The answer must consist solely of the lines from the line with "VR1: 500 (GND, MIC, wiper" to the end of the data below, transcribed exactly and with no pictures.

-----

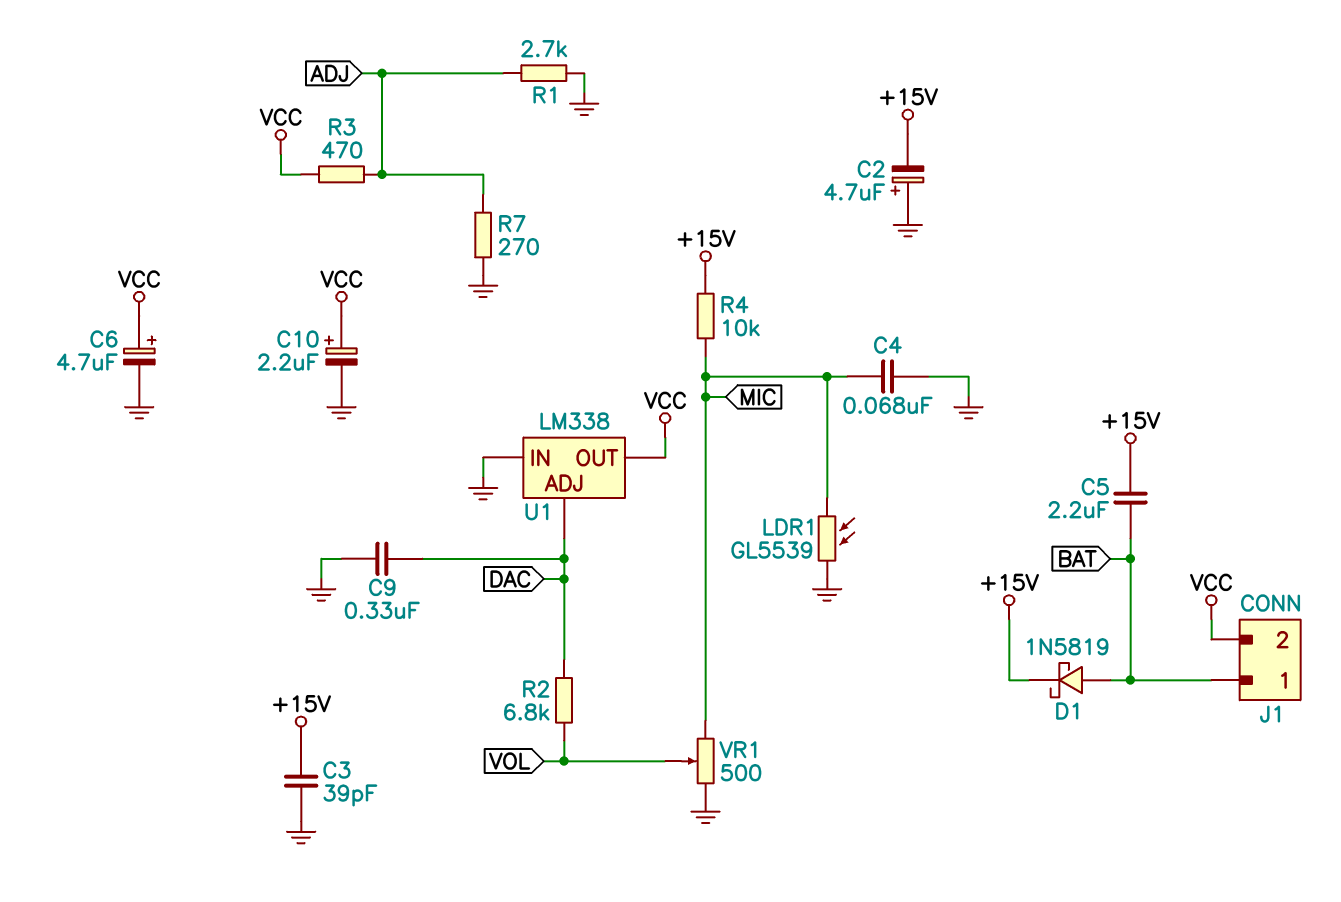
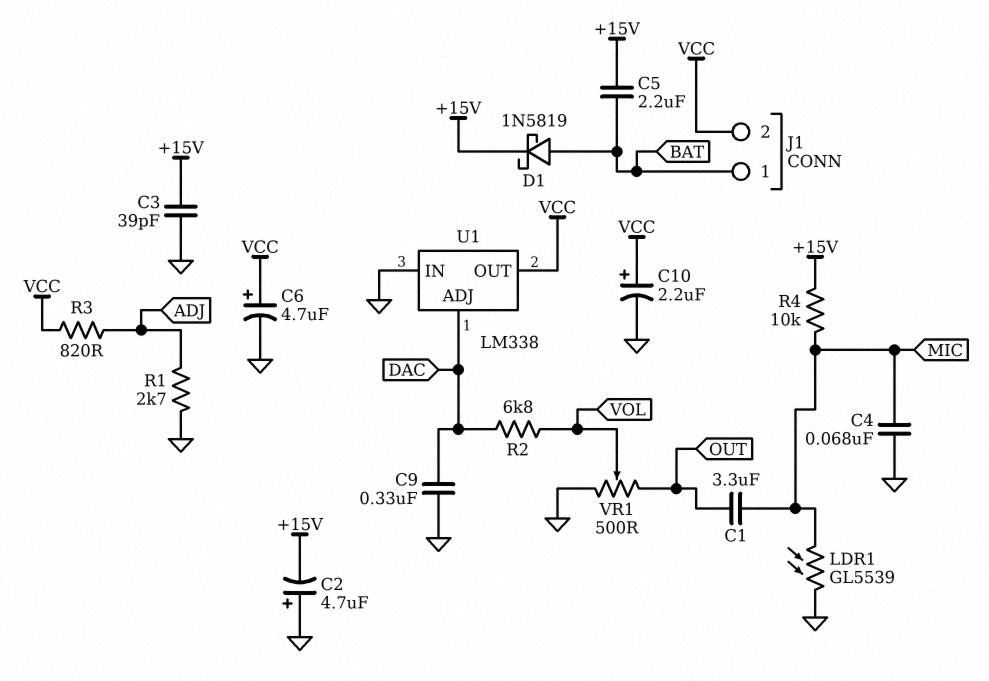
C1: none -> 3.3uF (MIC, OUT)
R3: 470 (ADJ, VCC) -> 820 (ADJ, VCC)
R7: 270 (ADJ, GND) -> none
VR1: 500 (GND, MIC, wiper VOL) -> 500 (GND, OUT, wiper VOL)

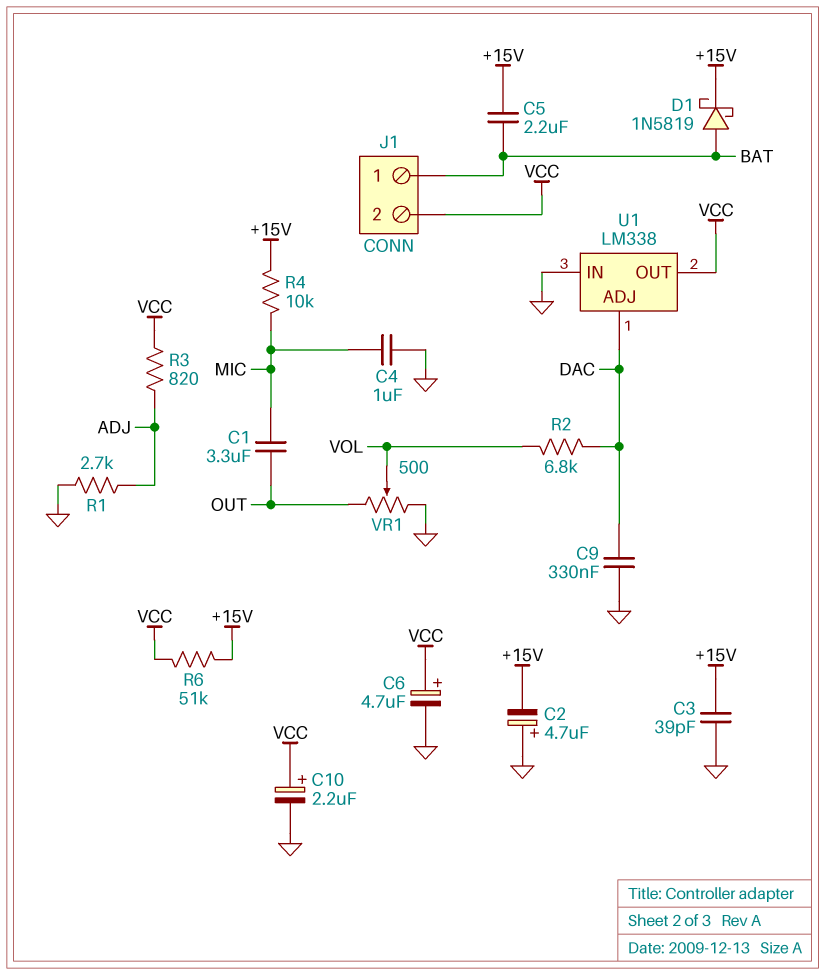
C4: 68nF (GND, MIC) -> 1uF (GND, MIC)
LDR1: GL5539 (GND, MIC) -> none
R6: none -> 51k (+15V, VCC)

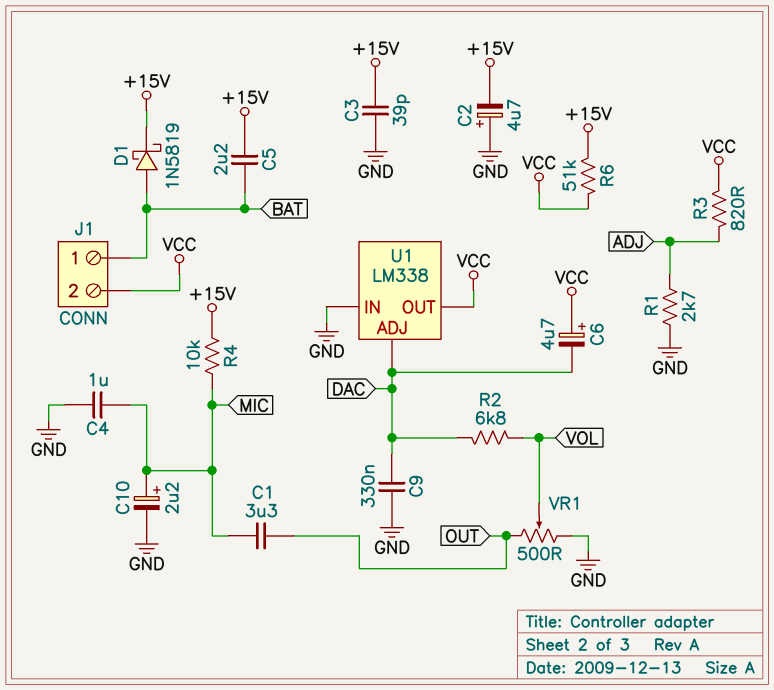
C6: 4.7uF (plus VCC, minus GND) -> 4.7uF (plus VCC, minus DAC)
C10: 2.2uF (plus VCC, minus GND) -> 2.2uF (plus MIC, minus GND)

-----

TASK ANSWER
VR1: 500 (GND, MIC, wiper VOL) -> 500 (GND, OUT, wiper VOL)

C4: 68nF (GND, MIC) -> 1uF (GND, MIC)
LDR1: GL5539 (GND, MIC) -> none
R6: none -> 51k (+15V, VCC)

C6: 4.7uF (plus VCC, minus GND) -> 4.7uF (plus VCC, minus DAC)
C10: 2.2uF (plus VCC, minus GND) -> 2.2uF (plus MIC, minus GND)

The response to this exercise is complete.